> _Task goal_
Within the records below, find the line with "brown 2x2 slope [262,402,332,472]" and the line with "cyan 1x1 cone", then reproduce exactly those two lines and all lines between them, without any picture.

> _Material to process_
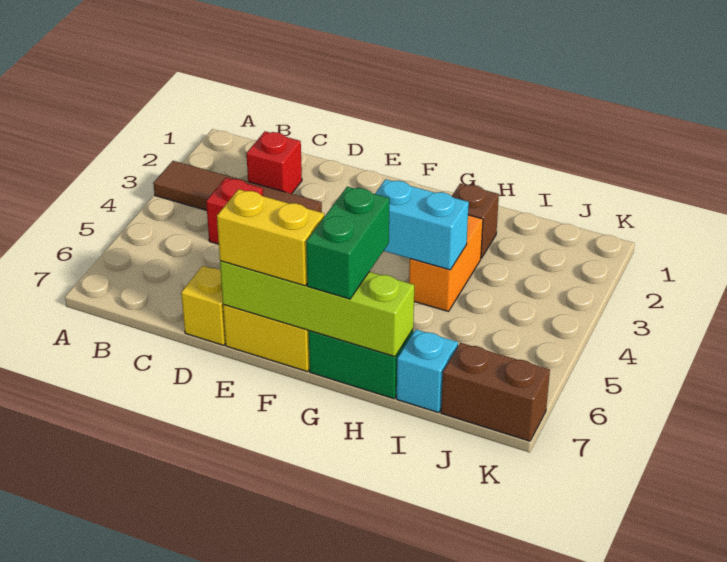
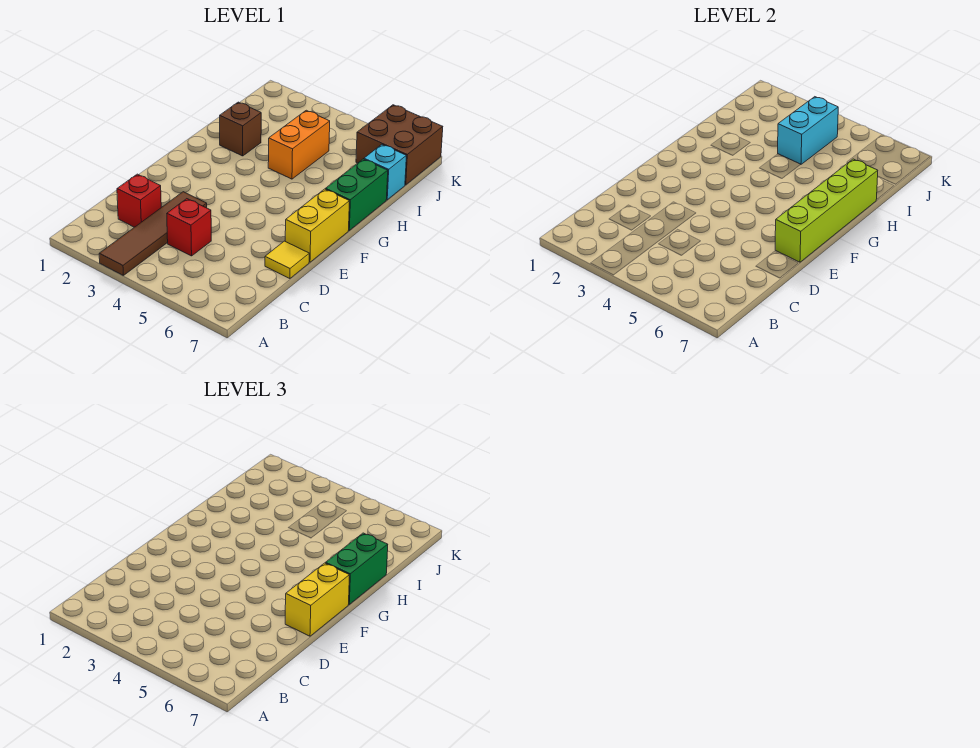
yellow 1x1 brick [181,266,226,345] -> yellow 1x1 tile [265,241,309,279]
cyan 1x2 brick [375,179,469,270] -> cyan 1x2 brick moved to [778,97,838,164]
green 1x2 brick [306,187,389,299] -> green 1x2 brick turned to [326,533,388,604]
orange 1x2 brick [409,215,483,312] -> orange 1x2 brick turned to [268,110,330,179]
brown 1x2 brick [441,343,550,441] -> brown 2x2 brick [356,105,443,185]

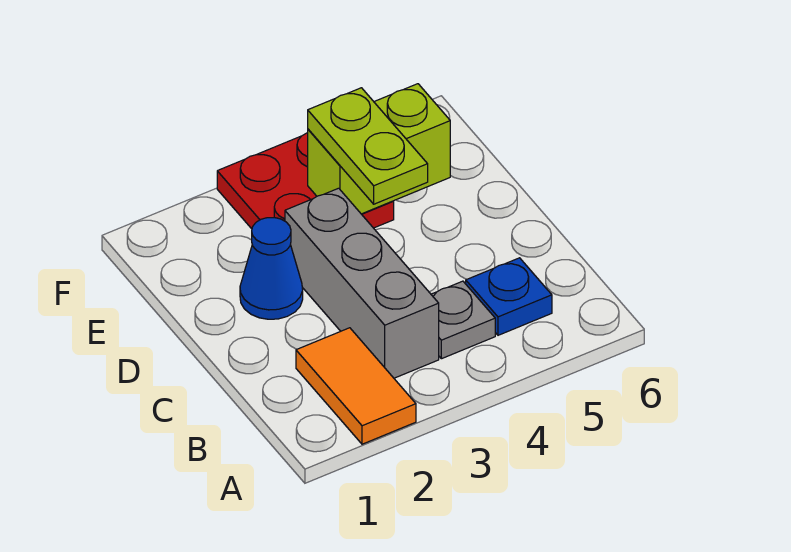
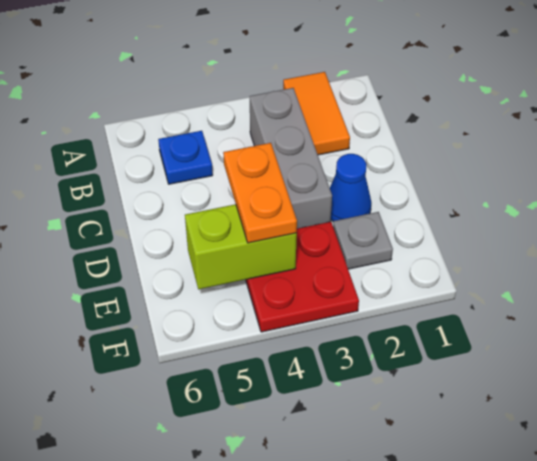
grey 1x1 plate [431,281,495,359] -> grey 1x1 plate moved to [333,212,393,269]
lime 1x2 plate [308,88,428,204] -> orange 1x2 plate [223,143,297,243]

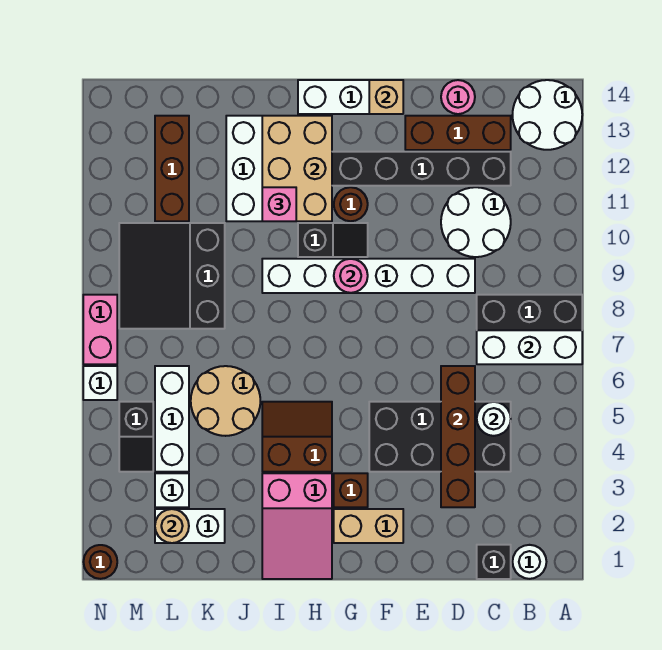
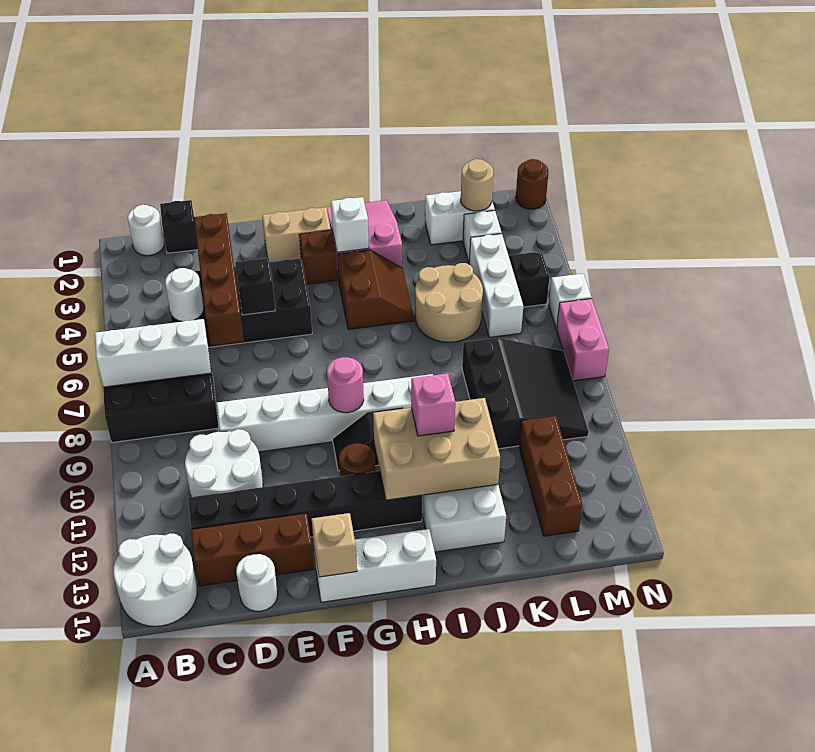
pink 1x1 round brick [441,80,475,114] -> white 1x1 round brick [236,554,278,611]
none -> black 1x1 brick [235,258,275,315]
none -> white 1x1 brick [331,197,369,252]
brown 2x2 slope [262,402,332,472] -> brown 2x2 slope turned to [337,250,414,330]
tan 2x3 brick [262,116,332,221] -> tan 2x3 brick turned to [373,398,500,500]

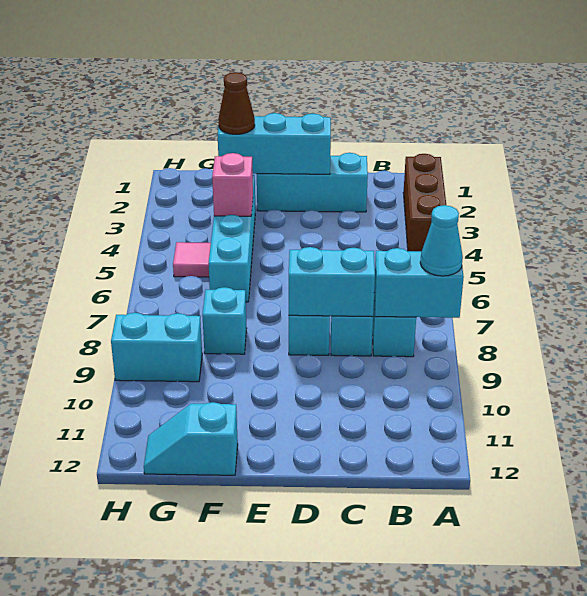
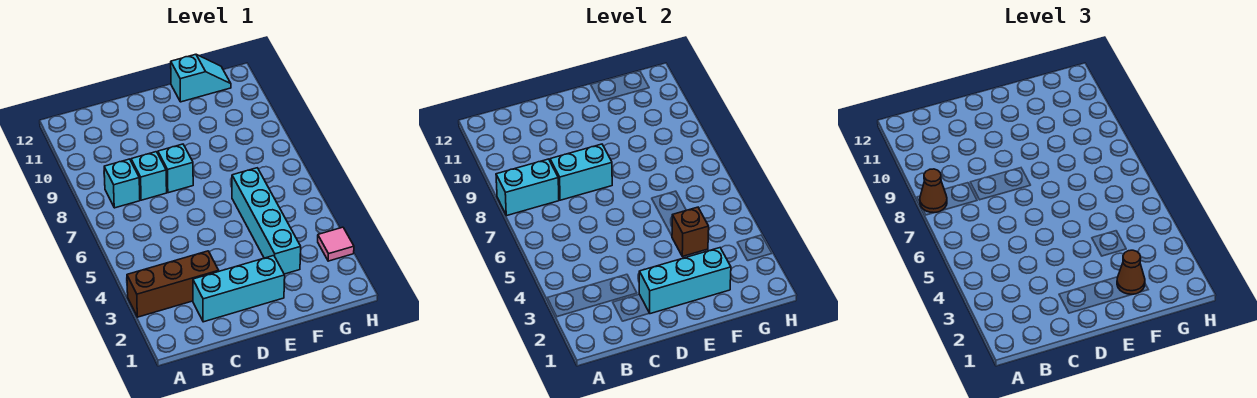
brown 1x3 brick [403,154,446,251] -> brown 1x3 brick turned to [127,251,219,317]
cyan 1x1 cone [420,205,463,276] -> brown 1x1 cone [920,169,947,213]
pink 1x1 brick [212,153,253,216] -> brown 1x1 brick [672,207,709,256]
cyan 1x1 brick [202,287,247,354] -> none
pink 1x1 tile [173,242,211,277] -> pink 1x1 tile moved to [318,227,354,261]
cyan 1x2 brick [111,313,202,382] -> none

> _Problem solution_
brown 2x2 slope [262,402,332,472] -> brown 2x2 slope turned to [337,250,414,330]
tan 2x3 brick [262,116,332,221] -> tan 2x3 brick turned to [373,398,500,500]

brown 1x3 brick [403,154,446,251] -> brown 1x3 brick turned to [127,251,219,317]
cyan 1x1 cone [420,205,463,276] -> brown 1x1 cone [920,169,947,213]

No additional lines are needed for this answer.